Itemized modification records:
╔══

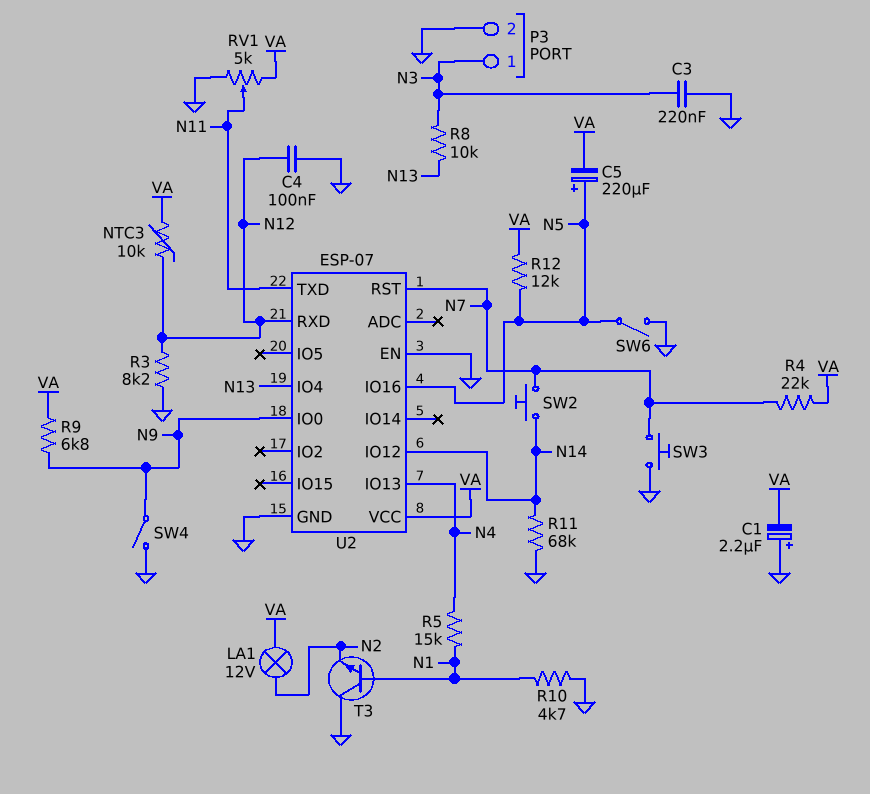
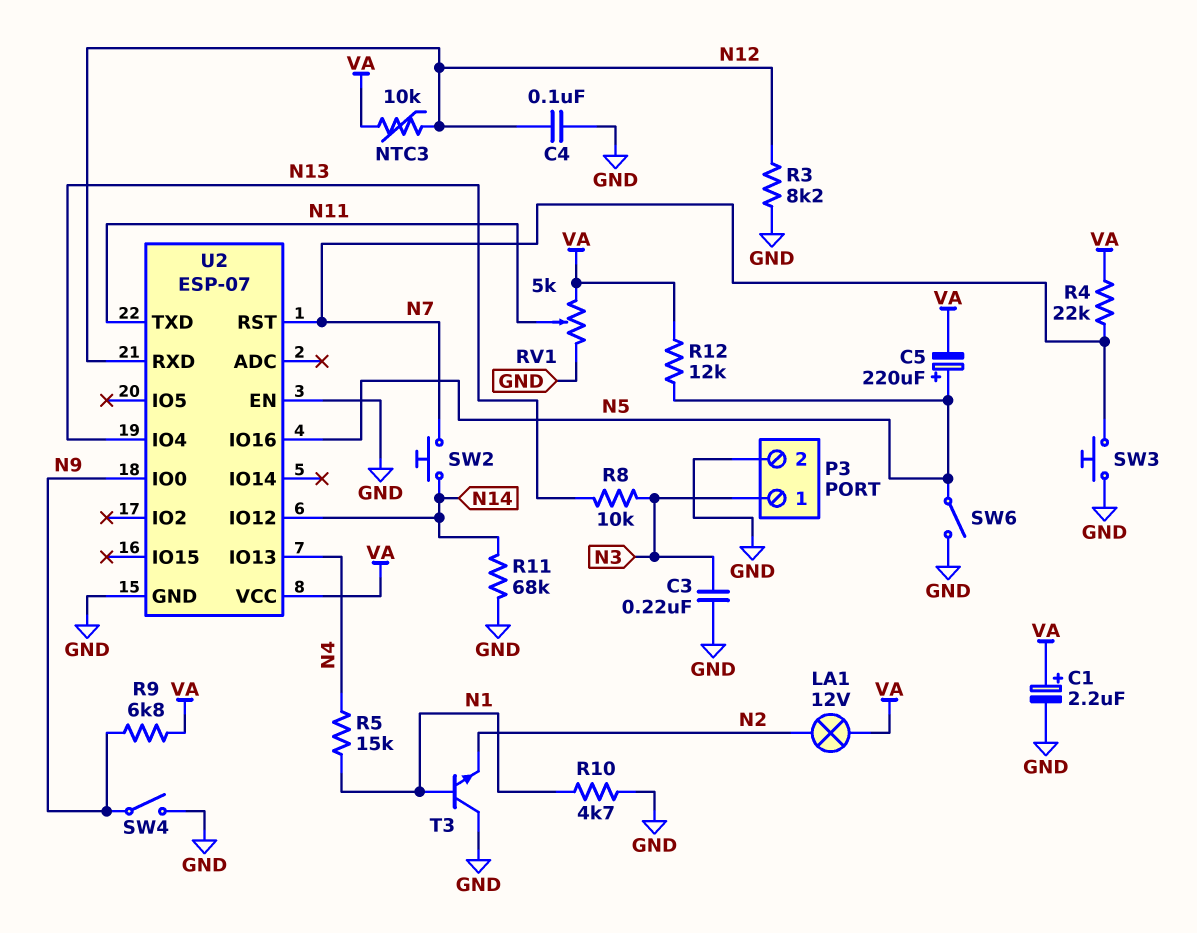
C1: 2.2uF (plus GND, minus VA) -> 2.2uF (plus VA, minus GND)

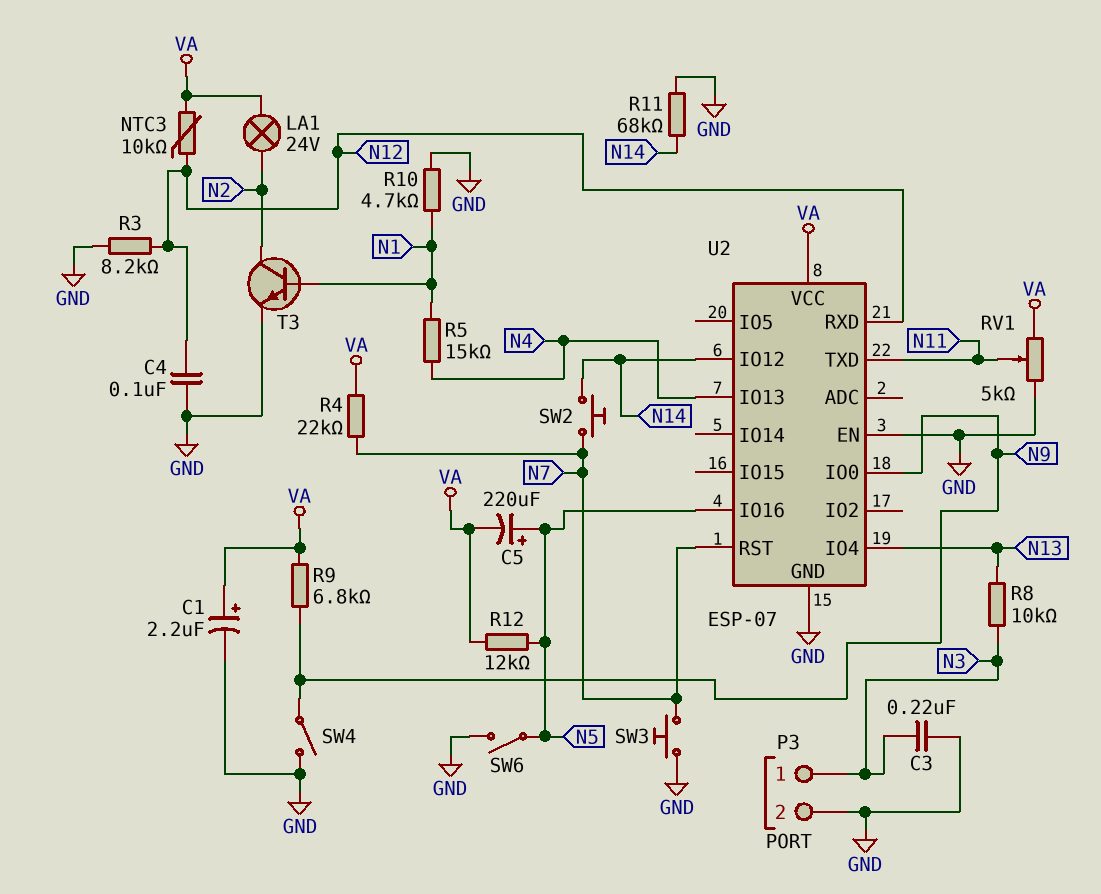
LA1: lamp 12V (N2, VA) -> lamp 24V (N2, VA)
T3: NPN (B N1, C GND, E N2) -> NPN (B N1, C N2, E GND)

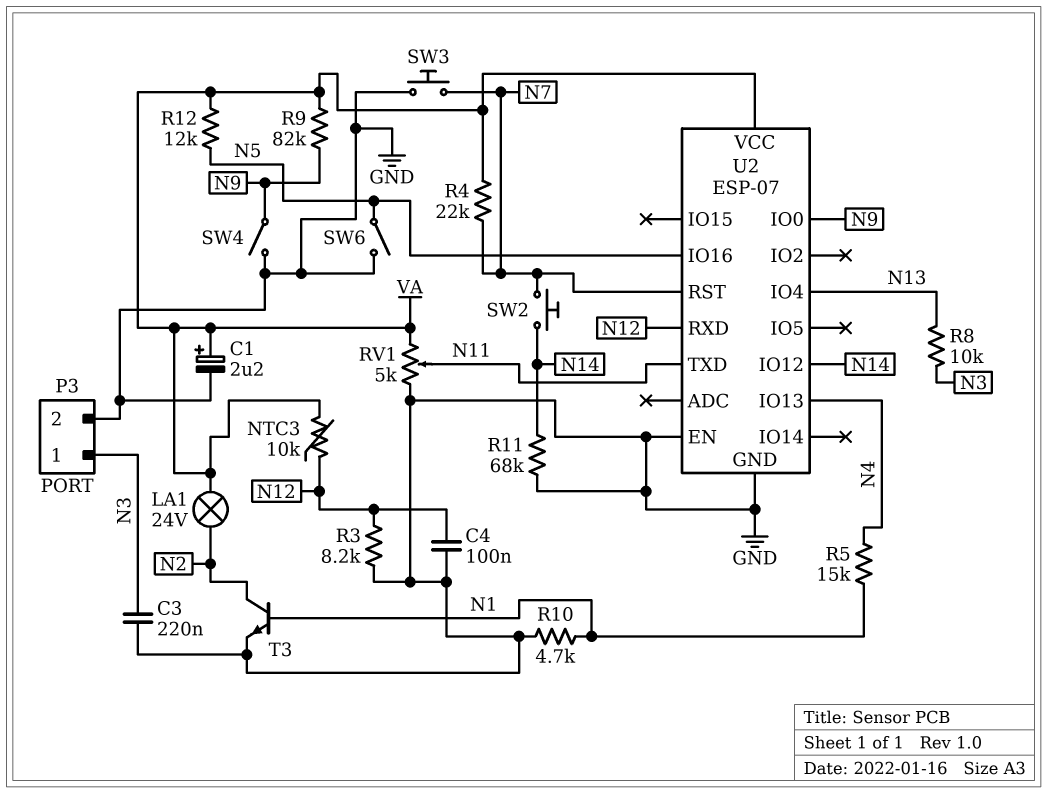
C5: 220uF (plus N5, minus VA) -> none
R9: 6.8k (N9, VA) -> 82k (N9, VA)

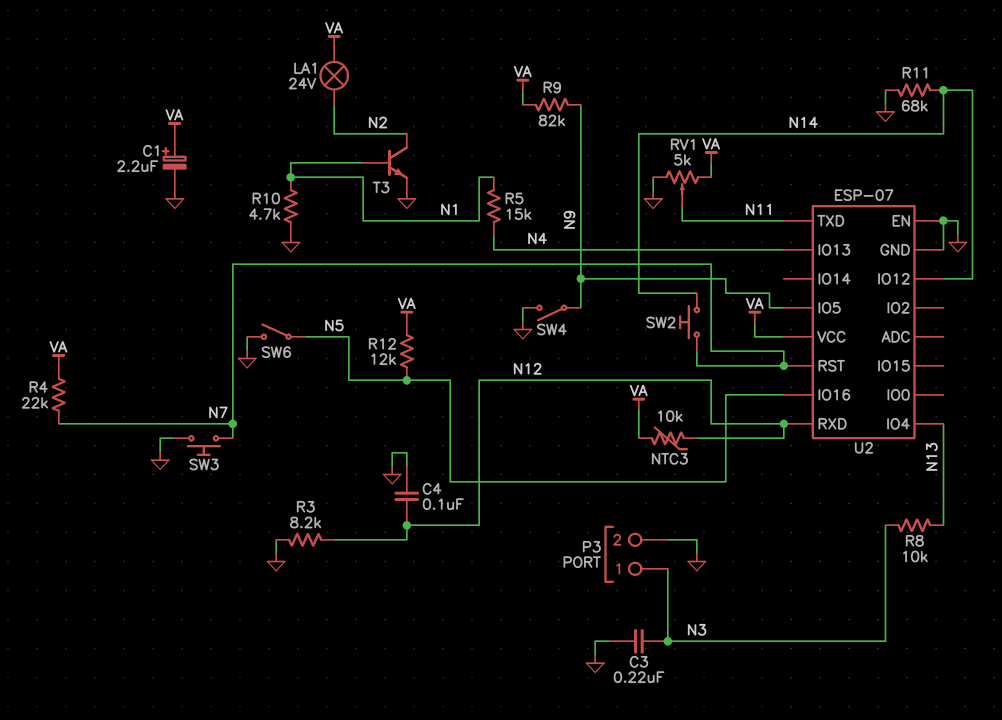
U2 pin IO0: N9 -> none
U2 pin IO5: none -> N9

╚══

● **YOUR TASK**
Where the line containing "T3: NPN (B N1, C" appears, begin copying there and continue exactly through the final line of the records; both end lines belong in the copy, pictures do not.

● **SOLUTION TO THIS TASK**
T3: NPN (B N1, C GND, E N2) -> NPN (B N1, C N2, E GND)

C5: 220uF (plus N5, minus VA) -> none
R9: 6.8k (N9, VA) -> 82k (N9, VA)

U2 pin IO0: N9 -> none
U2 pin IO5: none -> N9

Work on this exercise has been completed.